● TASK GOAL:
Would you transcribe word for word every line from the one containing "(263, 196) = (559, 234): red" to the end of the data, both ends included, and leave out the rest?

Image change detection data
========================================================================
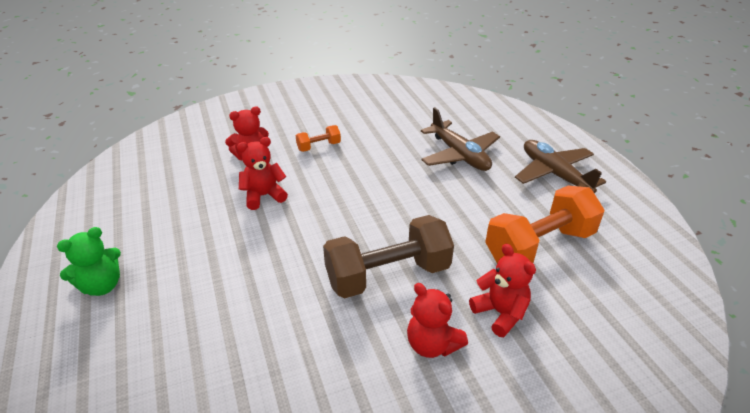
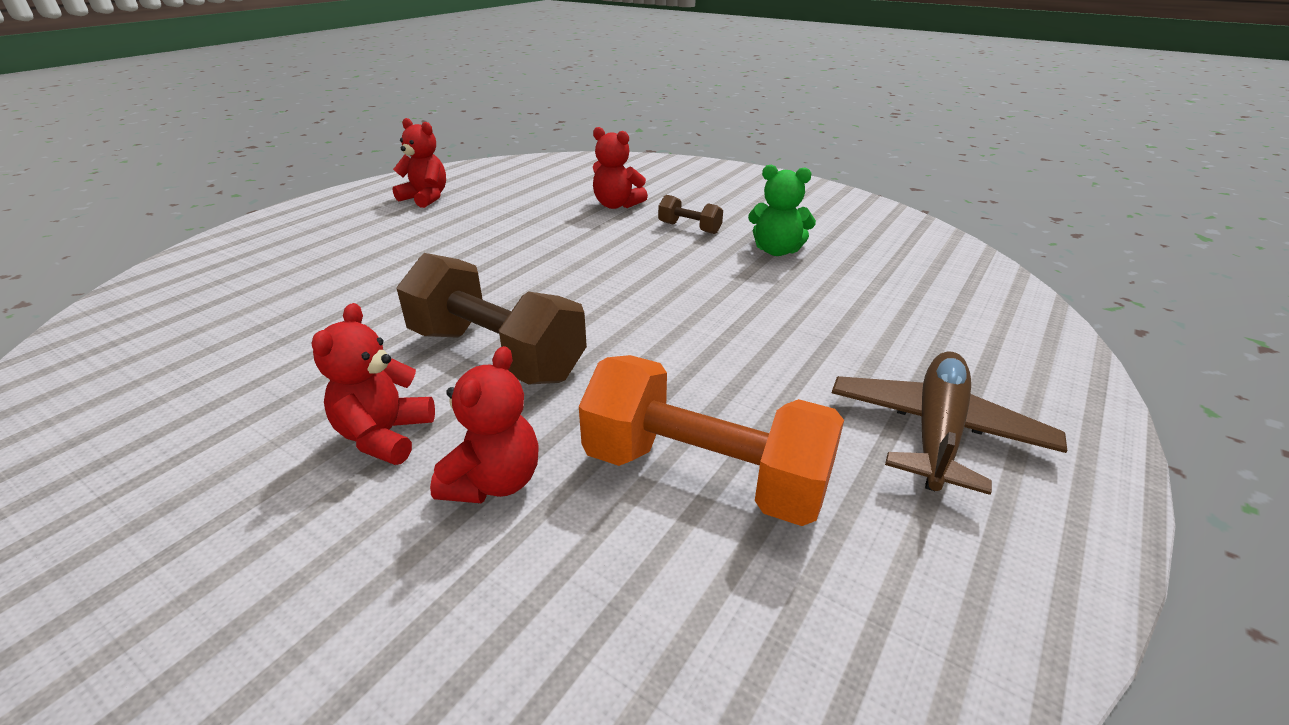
camera: 55 degrees right, 5 degrees down
(102, 285) = (357, 219): green teddy bear -> green teddy bear (777, 250)
(263, 196) = (559, 234): red teddy bear -> red teddy bear (425, 198)
(319, 146) = (689, 228): orange dumbbell -> brown dumbbell
(459, 155) = (831, 321): brown plane -> none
========================================================================
● EXERCISE ANSWER:
(263, 196) = (559, 234): red teddy bear -> red teddy bear (425, 198)
(319, 146) = (689, 228): orange dumbbell -> brown dumbbell
(459, 155) = (831, 321): brown plane -> none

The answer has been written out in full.